BEGIN Dataset entries

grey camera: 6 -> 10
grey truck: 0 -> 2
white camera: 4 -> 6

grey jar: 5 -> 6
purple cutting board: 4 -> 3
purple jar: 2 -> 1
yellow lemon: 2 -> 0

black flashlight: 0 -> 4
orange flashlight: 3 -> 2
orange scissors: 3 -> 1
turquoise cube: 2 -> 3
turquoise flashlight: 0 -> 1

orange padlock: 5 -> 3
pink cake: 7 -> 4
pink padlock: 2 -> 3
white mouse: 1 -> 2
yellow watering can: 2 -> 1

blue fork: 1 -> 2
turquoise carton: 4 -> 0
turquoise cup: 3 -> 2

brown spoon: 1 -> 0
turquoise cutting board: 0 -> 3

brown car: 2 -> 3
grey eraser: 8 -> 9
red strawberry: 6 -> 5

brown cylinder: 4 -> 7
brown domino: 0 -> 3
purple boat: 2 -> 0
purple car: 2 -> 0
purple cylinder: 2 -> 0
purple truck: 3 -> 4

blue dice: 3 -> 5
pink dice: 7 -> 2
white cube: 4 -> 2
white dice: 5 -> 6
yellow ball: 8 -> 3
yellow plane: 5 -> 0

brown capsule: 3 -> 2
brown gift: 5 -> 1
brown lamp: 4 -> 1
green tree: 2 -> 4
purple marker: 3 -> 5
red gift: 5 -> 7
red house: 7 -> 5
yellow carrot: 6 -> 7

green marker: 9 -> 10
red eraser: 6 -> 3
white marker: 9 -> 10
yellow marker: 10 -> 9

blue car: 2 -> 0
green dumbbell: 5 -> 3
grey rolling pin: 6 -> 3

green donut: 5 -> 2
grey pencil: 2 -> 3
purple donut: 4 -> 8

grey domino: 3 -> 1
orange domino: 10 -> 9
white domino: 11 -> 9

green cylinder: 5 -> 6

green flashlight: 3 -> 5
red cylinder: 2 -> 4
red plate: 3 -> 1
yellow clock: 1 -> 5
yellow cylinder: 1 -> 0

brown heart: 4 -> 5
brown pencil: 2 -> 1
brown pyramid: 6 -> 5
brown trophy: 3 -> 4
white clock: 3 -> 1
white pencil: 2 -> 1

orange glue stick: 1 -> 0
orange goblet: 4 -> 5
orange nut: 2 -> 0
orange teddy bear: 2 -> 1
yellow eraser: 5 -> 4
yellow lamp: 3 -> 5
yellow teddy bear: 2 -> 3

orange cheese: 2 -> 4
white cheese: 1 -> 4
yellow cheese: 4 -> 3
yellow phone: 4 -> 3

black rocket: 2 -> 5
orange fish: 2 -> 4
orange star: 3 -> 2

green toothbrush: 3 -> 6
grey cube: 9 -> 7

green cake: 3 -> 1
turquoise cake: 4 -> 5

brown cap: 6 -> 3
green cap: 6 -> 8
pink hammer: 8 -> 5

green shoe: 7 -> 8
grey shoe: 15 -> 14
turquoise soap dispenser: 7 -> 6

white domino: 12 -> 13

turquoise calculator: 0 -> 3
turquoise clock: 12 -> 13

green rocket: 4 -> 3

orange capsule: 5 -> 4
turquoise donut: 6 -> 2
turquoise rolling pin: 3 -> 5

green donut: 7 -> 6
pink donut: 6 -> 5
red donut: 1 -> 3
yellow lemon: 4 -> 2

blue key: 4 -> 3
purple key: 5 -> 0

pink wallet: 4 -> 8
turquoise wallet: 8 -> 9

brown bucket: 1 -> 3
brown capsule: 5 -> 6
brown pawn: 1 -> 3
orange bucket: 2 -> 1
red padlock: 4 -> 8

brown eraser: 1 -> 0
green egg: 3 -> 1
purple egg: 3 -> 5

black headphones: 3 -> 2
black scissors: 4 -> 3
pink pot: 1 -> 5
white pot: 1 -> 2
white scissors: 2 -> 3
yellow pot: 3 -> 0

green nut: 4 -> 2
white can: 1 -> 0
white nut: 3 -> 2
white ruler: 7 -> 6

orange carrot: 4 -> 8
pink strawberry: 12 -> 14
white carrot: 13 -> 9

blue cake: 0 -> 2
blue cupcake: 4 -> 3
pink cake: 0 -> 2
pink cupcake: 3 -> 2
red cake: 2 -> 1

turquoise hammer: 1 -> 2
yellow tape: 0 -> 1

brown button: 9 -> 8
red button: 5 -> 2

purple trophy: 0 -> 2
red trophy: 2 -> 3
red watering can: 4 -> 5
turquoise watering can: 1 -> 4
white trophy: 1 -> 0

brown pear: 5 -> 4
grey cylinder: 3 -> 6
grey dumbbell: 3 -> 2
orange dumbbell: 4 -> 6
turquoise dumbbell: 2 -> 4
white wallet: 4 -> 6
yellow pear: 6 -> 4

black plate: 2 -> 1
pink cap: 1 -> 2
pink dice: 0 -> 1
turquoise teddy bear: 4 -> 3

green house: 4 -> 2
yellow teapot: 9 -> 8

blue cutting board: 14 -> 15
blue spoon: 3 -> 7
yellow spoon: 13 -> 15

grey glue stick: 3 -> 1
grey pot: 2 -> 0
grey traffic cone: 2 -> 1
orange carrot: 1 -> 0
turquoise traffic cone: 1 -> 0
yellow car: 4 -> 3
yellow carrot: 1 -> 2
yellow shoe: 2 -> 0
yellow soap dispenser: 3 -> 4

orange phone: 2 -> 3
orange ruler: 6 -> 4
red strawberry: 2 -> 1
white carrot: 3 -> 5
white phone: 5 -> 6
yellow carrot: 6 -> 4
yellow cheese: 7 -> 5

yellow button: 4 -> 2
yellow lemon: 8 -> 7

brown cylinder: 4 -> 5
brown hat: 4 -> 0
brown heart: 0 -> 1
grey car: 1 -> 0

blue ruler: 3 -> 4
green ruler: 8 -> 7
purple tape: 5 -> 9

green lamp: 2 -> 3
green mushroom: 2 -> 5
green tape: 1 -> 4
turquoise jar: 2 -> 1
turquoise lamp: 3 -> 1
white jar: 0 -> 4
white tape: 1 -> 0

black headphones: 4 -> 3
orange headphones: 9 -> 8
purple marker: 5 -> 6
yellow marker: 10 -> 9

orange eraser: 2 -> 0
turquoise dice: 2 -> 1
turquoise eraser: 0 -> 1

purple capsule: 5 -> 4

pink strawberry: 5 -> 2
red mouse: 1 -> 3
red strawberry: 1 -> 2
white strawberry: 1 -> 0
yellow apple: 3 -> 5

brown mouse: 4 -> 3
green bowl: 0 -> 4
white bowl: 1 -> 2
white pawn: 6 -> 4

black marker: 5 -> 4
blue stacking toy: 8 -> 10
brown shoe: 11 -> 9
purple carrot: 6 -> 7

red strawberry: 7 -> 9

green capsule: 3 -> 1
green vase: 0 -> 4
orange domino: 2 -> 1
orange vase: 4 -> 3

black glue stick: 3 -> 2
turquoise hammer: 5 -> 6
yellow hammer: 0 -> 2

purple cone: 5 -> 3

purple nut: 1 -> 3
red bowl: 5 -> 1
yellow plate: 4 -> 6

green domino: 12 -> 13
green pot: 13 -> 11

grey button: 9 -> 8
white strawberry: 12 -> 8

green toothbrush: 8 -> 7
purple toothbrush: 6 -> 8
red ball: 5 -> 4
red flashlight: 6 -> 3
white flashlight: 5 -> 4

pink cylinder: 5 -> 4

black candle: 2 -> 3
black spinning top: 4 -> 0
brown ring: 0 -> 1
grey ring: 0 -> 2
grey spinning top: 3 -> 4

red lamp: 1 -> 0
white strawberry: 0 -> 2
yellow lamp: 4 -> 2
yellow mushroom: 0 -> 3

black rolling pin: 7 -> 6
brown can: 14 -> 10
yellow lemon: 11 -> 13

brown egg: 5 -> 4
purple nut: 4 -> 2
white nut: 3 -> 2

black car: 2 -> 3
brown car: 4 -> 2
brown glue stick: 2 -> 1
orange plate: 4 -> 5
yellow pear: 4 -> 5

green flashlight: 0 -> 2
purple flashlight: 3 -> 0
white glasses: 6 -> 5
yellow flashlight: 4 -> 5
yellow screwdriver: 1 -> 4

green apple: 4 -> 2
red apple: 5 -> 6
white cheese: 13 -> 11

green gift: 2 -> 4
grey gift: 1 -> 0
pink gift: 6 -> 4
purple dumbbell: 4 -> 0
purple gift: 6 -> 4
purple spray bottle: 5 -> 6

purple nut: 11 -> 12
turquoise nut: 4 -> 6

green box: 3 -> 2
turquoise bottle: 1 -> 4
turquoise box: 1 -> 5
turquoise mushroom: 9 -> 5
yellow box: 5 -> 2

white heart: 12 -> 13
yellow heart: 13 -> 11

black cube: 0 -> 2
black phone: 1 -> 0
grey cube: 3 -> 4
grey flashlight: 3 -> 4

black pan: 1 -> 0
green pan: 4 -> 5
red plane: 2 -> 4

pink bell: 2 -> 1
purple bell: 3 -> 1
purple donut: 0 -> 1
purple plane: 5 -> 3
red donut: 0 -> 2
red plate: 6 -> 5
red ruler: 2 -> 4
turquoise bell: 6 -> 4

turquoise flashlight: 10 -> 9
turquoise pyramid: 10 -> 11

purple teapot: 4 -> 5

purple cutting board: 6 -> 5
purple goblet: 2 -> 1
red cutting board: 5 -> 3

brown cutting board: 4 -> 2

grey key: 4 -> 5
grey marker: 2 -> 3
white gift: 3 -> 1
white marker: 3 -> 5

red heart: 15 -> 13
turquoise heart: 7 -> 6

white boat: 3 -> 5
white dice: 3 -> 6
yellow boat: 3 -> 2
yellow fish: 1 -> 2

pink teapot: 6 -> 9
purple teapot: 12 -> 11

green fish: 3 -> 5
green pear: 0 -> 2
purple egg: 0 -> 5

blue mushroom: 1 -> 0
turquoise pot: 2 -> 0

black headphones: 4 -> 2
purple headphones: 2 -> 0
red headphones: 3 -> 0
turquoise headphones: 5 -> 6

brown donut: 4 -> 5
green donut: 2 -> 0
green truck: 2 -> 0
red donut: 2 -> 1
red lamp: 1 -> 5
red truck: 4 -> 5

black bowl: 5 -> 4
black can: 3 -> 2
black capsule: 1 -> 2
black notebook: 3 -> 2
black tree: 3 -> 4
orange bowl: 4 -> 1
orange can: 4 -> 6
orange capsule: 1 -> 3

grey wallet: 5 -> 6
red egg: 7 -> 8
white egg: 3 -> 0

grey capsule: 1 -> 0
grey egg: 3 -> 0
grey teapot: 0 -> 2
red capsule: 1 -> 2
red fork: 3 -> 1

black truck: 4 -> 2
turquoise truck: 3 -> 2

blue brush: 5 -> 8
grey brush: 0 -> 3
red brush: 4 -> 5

END Dataset entries

▶ _Task prompt_
In the listing above, please print only the lines from the first one to the line where "yellow cylinder: 1 -> 0" appears, exactly as written, both of those lines included.

▶ _Answer_
grey camera: 6 -> 10
grey truck: 0 -> 2
white camera: 4 -> 6

grey jar: 5 -> 6
purple cutting board: 4 -> 3
purple jar: 2 -> 1
yellow lemon: 2 -> 0

black flashlight: 0 -> 4
orange flashlight: 3 -> 2
orange scissors: 3 -> 1
turquoise cube: 2 -> 3
turquoise flashlight: 0 -> 1

orange padlock: 5 -> 3
pink cake: 7 -> 4
pink padlock: 2 -> 3
white mouse: 1 -> 2
yellow watering can: 2 -> 1

blue fork: 1 -> 2
turquoise carton: 4 -> 0
turquoise cup: 3 -> 2

brown spoon: 1 -> 0
turquoise cutting board: 0 -> 3

brown car: 2 -> 3
grey eraser: 8 -> 9
red strawberry: 6 -> 5

brown cylinder: 4 -> 7
brown domino: 0 -> 3
purple boat: 2 -> 0
purple car: 2 -> 0
purple cylinder: 2 -> 0
purple truck: 3 -> 4

blue dice: 3 -> 5
pink dice: 7 -> 2
white cube: 4 -> 2
white dice: 5 -> 6
yellow ball: 8 -> 3
yellow plane: 5 -> 0

brown capsule: 3 -> 2
brown gift: 5 -> 1
brown lamp: 4 -> 1
green tree: 2 -> 4
purple marker: 3 -> 5
red gift: 5 -> 7
red house: 7 -> 5
yellow carrot: 6 -> 7

green marker: 9 -> 10
red eraser: 6 -> 3
white marker: 9 -> 10
yellow marker: 10 -> 9

blue car: 2 -> 0
green dumbbell: 5 -> 3
grey rolling pin: 6 -> 3

green donut: 5 -> 2
grey pencil: 2 -> 3
purple donut: 4 -> 8

grey domino: 3 -> 1
orange domino: 10 -> 9
white domino: 11 -> 9

green cylinder: 5 -> 6

green flashlight: 3 -> 5
red cylinder: 2 -> 4
red plate: 3 -> 1
yellow clock: 1 -> 5
yellow cylinder: 1 -> 0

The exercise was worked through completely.